WORK INSTRUCTION:
Your task is to transcribe the entries below exactly, from their first line down to the line containing "white cake: 1 -> 4", and to stop there.

THE DATA:

»»

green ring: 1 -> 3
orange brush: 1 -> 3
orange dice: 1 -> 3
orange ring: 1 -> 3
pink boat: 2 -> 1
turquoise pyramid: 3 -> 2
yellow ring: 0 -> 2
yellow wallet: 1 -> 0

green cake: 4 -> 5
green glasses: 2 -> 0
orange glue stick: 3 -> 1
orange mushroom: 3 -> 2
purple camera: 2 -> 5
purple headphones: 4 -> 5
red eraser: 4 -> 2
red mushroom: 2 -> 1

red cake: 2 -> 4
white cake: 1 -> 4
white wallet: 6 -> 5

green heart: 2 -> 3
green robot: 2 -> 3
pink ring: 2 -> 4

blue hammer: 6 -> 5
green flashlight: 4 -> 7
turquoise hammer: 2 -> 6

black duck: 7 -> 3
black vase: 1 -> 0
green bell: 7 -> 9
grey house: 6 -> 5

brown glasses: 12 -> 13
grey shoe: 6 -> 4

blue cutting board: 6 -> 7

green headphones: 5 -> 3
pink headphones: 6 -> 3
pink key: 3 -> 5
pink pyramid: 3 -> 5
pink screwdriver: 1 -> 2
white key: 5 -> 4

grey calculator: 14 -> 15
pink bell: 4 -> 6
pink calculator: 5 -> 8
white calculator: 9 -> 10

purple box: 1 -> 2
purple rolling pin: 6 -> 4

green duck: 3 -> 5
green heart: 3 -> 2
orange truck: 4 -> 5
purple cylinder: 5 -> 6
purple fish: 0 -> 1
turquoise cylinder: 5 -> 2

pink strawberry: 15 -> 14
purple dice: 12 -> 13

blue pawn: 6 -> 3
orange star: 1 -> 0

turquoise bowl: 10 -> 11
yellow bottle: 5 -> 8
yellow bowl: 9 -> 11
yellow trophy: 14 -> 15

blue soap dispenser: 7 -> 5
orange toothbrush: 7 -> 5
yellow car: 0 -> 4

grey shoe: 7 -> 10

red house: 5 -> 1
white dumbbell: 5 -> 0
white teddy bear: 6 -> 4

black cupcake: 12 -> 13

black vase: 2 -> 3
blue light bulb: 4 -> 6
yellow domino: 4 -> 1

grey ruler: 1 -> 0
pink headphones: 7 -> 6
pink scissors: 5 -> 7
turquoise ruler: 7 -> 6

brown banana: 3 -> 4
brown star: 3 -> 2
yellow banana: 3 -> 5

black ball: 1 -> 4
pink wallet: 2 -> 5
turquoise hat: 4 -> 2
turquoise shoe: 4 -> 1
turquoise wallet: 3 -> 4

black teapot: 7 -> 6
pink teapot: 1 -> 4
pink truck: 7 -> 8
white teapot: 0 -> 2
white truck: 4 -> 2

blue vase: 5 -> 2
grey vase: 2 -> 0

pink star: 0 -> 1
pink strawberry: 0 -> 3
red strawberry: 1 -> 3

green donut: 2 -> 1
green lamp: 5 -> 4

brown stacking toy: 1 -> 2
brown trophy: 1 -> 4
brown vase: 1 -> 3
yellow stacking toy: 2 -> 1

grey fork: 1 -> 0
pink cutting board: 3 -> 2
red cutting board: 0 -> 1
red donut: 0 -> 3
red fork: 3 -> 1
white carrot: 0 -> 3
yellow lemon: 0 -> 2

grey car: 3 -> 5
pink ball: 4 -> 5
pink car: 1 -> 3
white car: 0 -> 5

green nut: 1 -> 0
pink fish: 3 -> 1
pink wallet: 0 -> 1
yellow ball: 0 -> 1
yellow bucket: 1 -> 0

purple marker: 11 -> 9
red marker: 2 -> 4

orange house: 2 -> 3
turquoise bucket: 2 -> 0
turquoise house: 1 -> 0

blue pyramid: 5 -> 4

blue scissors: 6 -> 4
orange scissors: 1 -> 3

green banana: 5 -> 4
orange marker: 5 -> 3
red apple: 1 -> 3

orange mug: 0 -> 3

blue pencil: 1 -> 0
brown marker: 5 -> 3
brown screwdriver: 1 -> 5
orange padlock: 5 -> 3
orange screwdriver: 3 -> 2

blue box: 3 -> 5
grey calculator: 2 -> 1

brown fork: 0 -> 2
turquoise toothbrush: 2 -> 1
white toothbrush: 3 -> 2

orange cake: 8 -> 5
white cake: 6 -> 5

««

FINISHED TASK:
green ring: 1 -> 3
orange brush: 1 -> 3
orange dice: 1 -> 3
orange ring: 1 -> 3
pink boat: 2 -> 1
turquoise pyramid: 3 -> 2
yellow ring: 0 -> 2
yellow wallet: 1 -> 0

green cake: 4 -> 5
green glasses: 2 -> 0
orange glue stick: 3 -> 1
orange mushroom: 3 -> 2
purple camera: 2 -> 5
purple headphones: 4 -> 5
red eraser: 4 -> 2
red mushroom: 2 -> 1

red cake: 2 -> 4
white cake: 1 -> 4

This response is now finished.